▶ Exercise
Using the records below, repeat exactly the lines from the one holding "(798, 139) = (621, 119): yellow pear -> none" through the one holding "(828, 395) = (761, 335): grey", both ends included, and no others.

*** Extracted material Section Begins ***

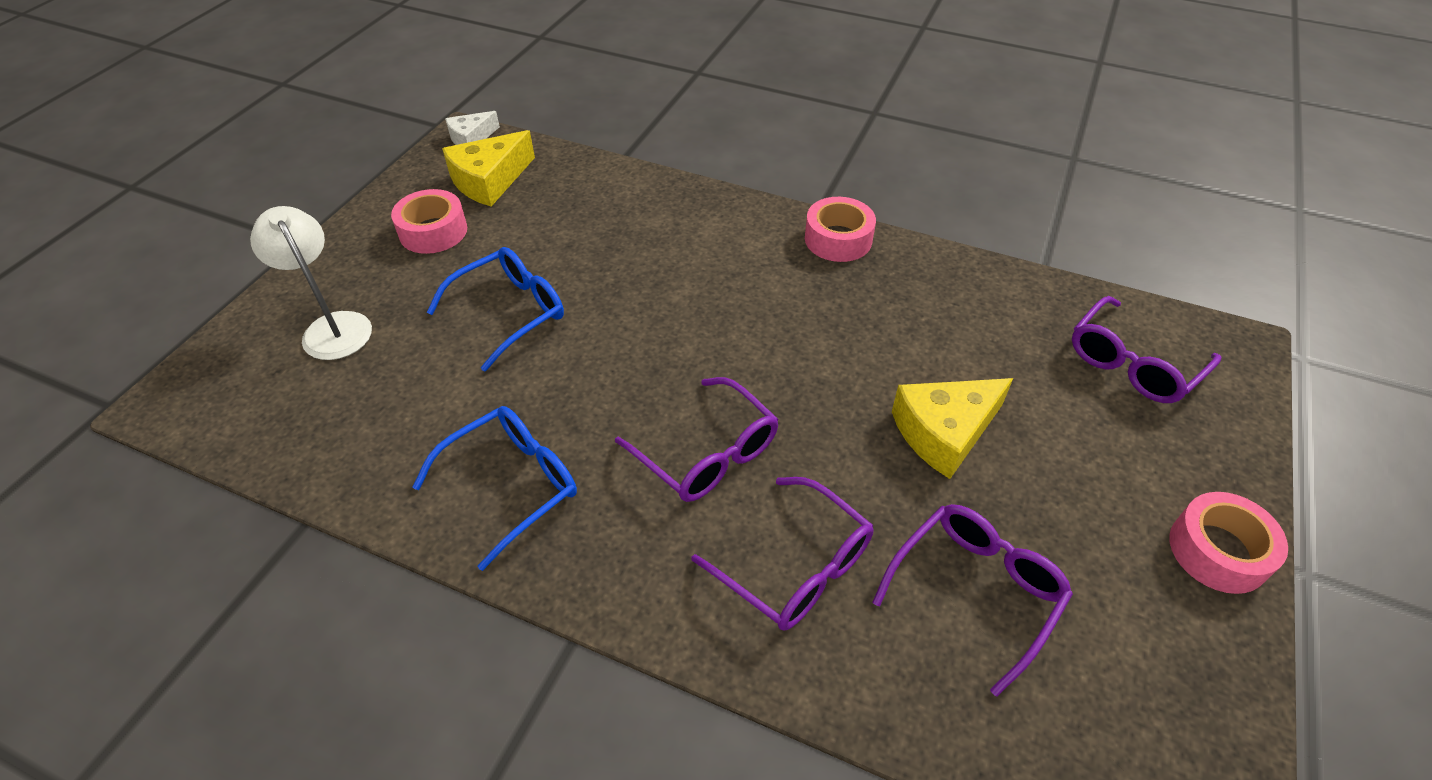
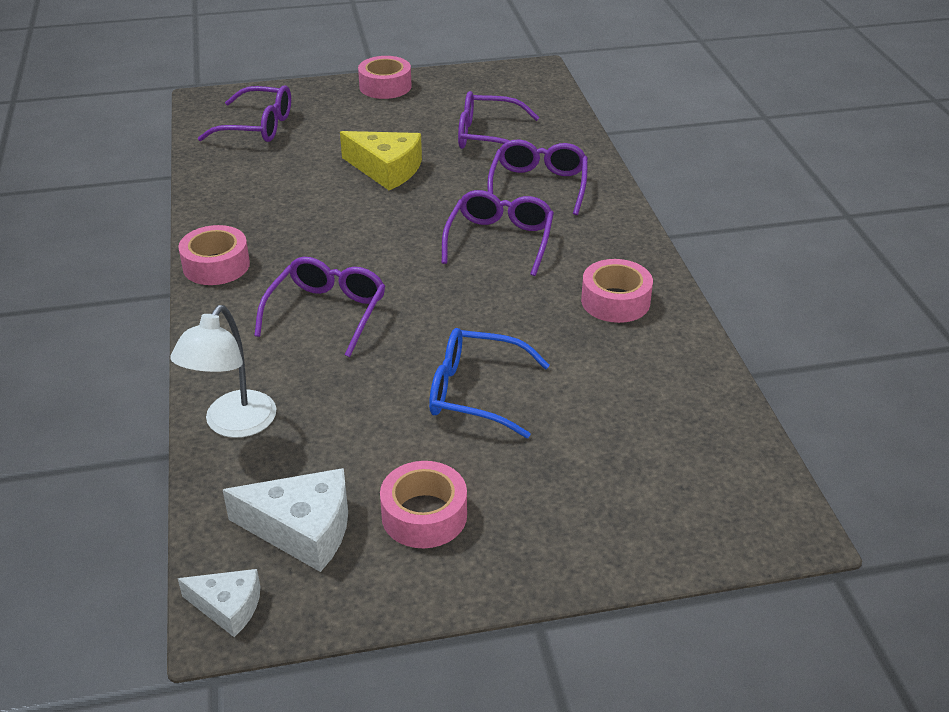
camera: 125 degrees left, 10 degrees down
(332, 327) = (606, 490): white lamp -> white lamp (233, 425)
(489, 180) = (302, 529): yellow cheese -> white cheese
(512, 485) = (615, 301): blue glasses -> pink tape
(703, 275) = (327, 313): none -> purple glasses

*** Extracted material Section Ends ***
*** Extracted material Section Begins ***

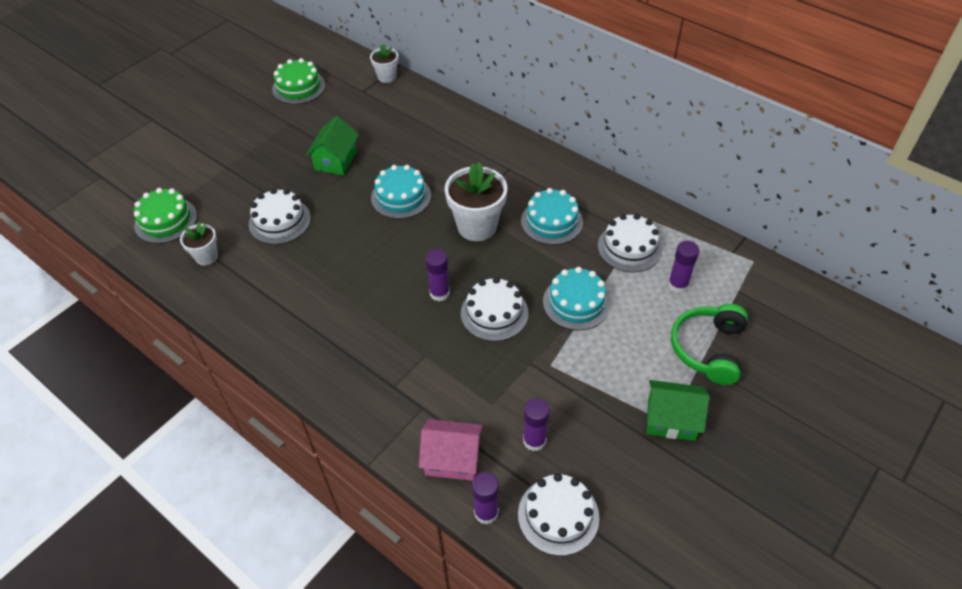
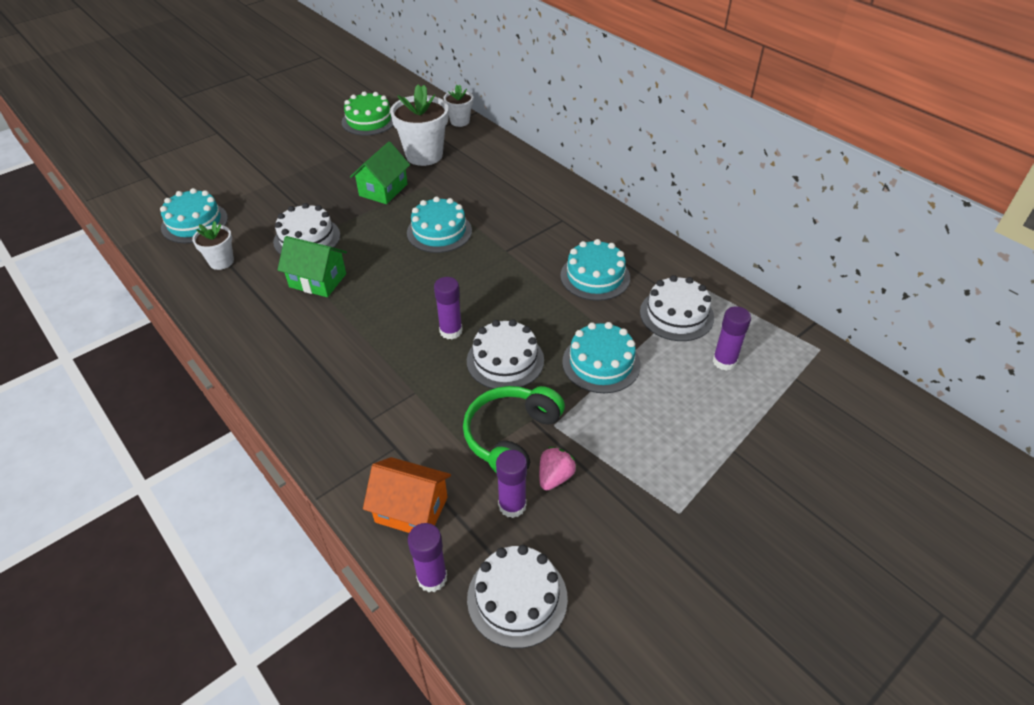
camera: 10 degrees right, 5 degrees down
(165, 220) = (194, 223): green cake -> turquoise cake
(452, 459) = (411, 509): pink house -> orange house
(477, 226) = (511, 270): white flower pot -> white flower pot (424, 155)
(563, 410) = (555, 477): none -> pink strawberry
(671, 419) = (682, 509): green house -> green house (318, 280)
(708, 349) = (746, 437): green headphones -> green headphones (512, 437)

*** Extracted material Section Ends ***
*** Extracted material Section Begins ***

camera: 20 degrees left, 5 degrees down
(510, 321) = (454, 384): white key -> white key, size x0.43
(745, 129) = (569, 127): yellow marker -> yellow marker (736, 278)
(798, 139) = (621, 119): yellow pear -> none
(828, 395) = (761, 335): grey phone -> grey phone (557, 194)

*** Extracted material Section Ends ***

▶ Final answer
(798, 139) = (621, 119): yellow pear -> none
(828, 395) = (761, 335): grey phone -> grey phone (557, 194)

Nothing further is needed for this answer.